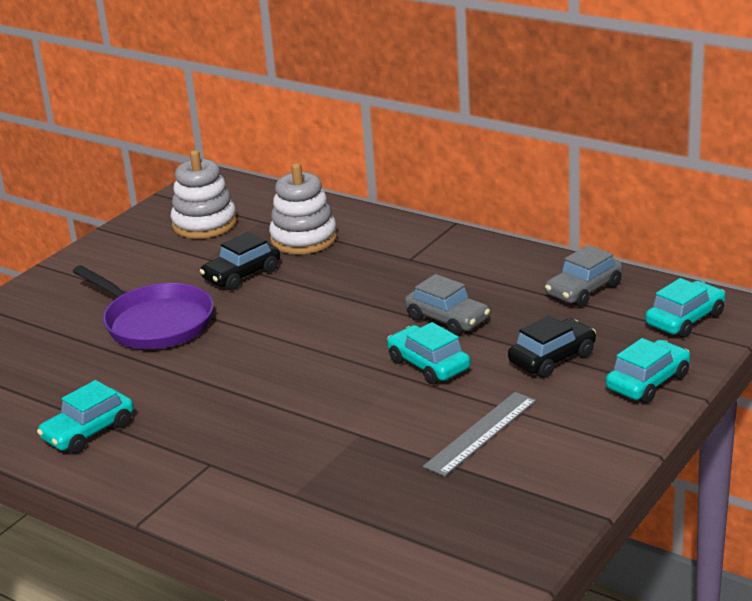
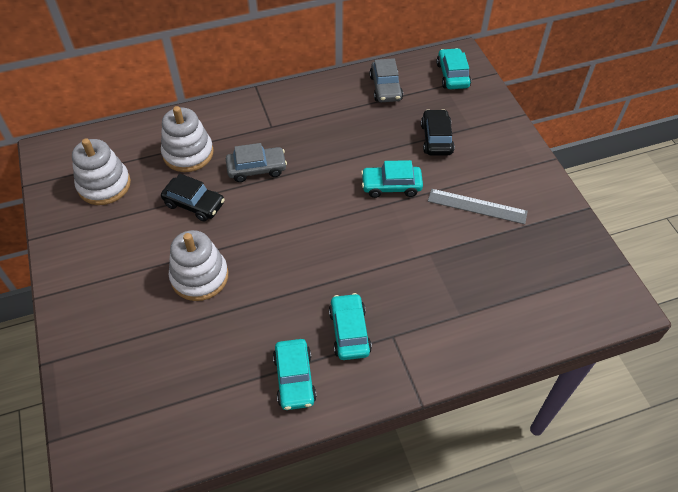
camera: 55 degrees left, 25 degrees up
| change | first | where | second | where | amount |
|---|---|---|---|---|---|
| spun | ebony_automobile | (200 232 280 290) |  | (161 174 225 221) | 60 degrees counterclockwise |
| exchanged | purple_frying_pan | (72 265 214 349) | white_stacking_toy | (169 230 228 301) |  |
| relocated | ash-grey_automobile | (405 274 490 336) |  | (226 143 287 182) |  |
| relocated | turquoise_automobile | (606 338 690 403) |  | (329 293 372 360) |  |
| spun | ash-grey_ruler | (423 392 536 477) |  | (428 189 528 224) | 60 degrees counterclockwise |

▶ [Brief]
Output the data above exactly, beginning at its first line and ending with the line that holds "relocated | ash-grey_automobile". Leave out the pictures and add nothing.

▶ [Final answer]
camera: 55 degrees left, 25 degrees up
| change | first | where | second | where | amount |
|---|---|---|---|---|---|
| spun | ebony_automobile | (200 232 280 290) |  | (161 174 225 221) | 60 degrees counterclockwise |
| exchanged | purple_frying_pan | (72 265 214 349) | white_stacking_toy | (169 230 228 301) |  |
| relocated | ash-grey_automobile | (405 274 490 336) |  | (226 143 287 182) |  |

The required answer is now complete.